Your reply should be made up of every line in the records below that holds the string "pink".

Stored items from a collection:
★ ★ ★ ★

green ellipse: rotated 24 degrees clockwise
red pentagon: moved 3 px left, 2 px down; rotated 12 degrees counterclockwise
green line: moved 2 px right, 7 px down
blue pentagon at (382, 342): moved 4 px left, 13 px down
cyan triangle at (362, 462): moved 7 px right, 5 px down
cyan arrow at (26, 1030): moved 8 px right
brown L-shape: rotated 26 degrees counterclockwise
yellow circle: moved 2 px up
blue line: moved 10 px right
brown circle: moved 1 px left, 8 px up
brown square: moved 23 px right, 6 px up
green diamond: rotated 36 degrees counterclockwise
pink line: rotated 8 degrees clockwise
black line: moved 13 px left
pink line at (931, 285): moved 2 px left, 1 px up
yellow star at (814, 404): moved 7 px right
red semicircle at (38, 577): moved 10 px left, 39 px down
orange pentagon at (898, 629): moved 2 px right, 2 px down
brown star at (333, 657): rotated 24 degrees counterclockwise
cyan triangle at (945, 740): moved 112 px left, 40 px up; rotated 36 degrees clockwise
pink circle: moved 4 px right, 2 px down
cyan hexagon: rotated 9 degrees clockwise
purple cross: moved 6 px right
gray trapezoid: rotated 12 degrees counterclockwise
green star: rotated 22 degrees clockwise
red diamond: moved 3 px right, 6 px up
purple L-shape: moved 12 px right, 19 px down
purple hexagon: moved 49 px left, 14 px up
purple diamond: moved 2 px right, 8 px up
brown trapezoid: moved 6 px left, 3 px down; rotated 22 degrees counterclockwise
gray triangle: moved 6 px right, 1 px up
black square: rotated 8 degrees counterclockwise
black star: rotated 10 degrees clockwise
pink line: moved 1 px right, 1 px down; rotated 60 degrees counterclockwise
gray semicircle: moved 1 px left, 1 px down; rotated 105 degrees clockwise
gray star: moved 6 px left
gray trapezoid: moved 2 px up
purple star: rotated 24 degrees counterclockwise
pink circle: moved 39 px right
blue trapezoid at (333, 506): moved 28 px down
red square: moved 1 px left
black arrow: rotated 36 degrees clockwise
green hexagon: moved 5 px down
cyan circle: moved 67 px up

★ ★ ★ ★

OUTPUT OF THE EXERCISE:
pink line: rotated 8 degrees clockwise
pink line at (931, 285): moved 2 px left, 1 px up
pink circle: moved 4 px right, 2 px down
pink line: moved 1 px right, 1 px down; rotated 60 degrees counterclockwise
pink circle: moved 39 px right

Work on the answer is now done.